++++ Data for this task ++++

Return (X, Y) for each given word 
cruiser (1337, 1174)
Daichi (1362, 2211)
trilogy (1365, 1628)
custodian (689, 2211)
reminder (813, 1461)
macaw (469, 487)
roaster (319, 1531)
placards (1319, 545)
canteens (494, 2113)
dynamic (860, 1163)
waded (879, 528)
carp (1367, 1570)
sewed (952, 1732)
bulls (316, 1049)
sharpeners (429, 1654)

++++
++++ Data for this task ++++

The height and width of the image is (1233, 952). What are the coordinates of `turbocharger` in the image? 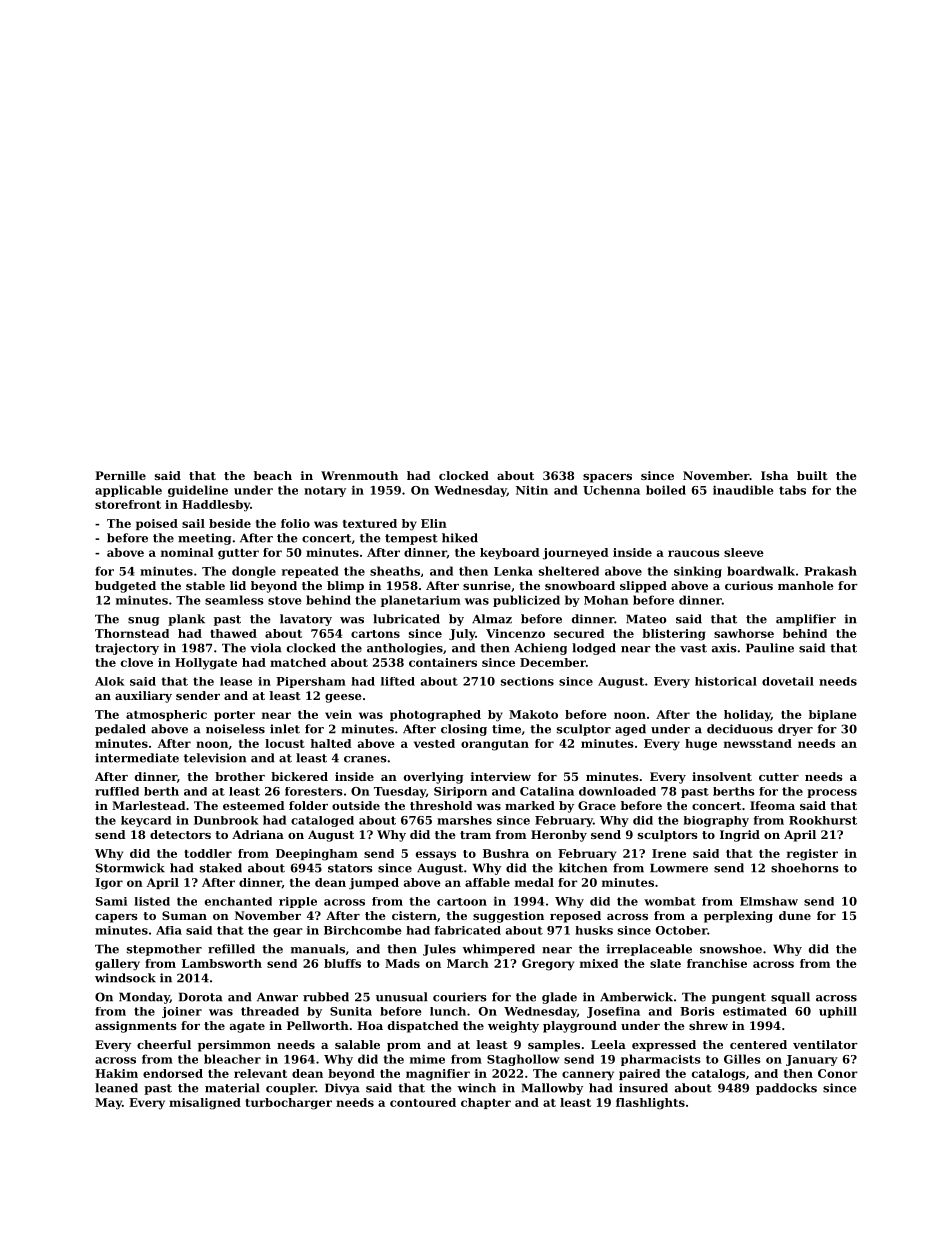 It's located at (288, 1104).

++++
++++ Data for this task ++++

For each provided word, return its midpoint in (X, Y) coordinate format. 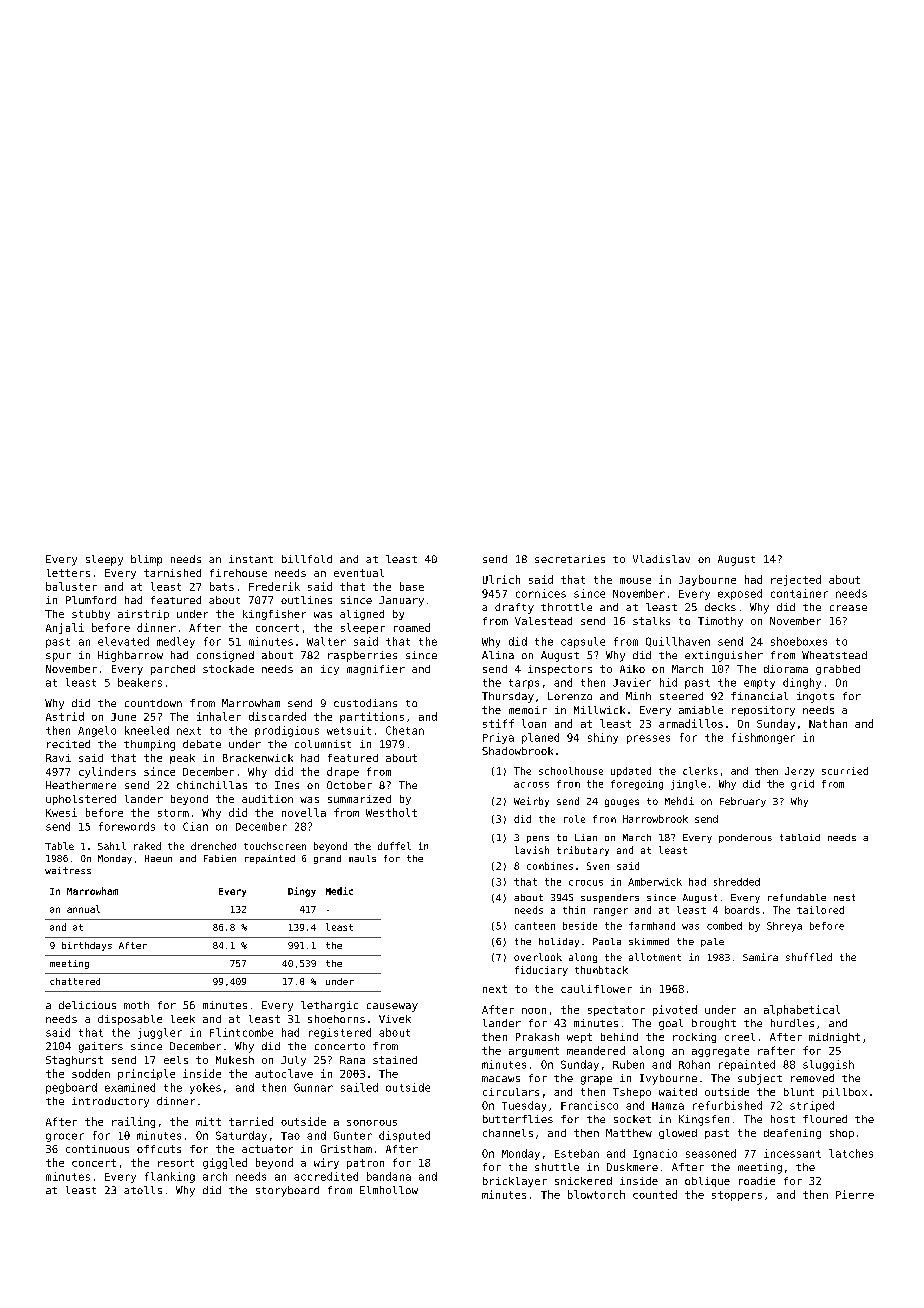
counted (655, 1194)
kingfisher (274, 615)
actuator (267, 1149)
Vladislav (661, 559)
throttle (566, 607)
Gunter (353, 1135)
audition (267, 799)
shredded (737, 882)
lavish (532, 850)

++++

Task directions —
Retype the items from the line containing "trilogy (1365, 1628)" through the line containing "sharpeners (429, 1654)", including both ends.

Written response —
trilogy (1365, 1628)
custodian (689, 2211)
reminder (813, 1461)
macaw (469, 487)
roaster (319, 1531)
placards (1319, 545)
canteens (494, 2113)
dynamic (860, 1163)
waded (879, 528)
carp (1367, 1570)
sewed (952, 1732)
bulls (316, 1049)
sharpeners (429, 1654)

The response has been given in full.